* [WORK TASK]
Each line from the one that contains "dipazimu (orange) [156" to the last line of the records below must be restated word for word.

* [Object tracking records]
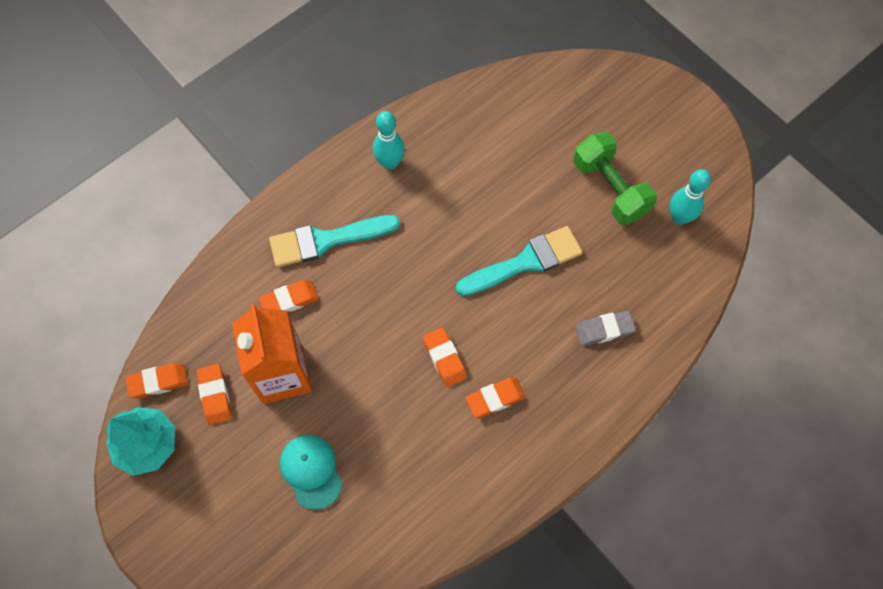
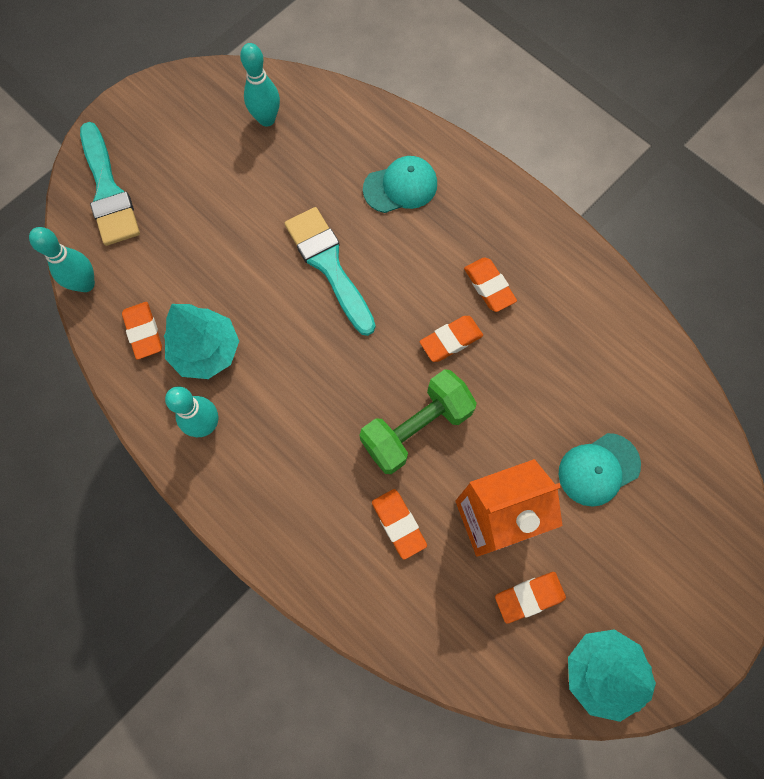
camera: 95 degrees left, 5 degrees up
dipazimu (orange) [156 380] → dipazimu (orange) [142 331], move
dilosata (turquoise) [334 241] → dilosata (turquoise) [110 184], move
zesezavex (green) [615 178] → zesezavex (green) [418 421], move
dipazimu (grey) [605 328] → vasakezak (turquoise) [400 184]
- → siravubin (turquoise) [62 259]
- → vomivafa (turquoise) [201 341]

* [WRITTEN RESPONSE]
dipazimu (orange) [156 380] → dipazimu (orange) [142 331], move
dilosata (turquoise) [334 241] → dilosata (turquoise) [110 184], move
zesezavex (green) [615 178] → zesezavex (green) [418 421], move
dipazimu (grey) [605 328] → vasakezak (turquoise) [400 184]
- → siravubin (turquoise) [62 259]
- → vomivafa (turquoise) [201 341]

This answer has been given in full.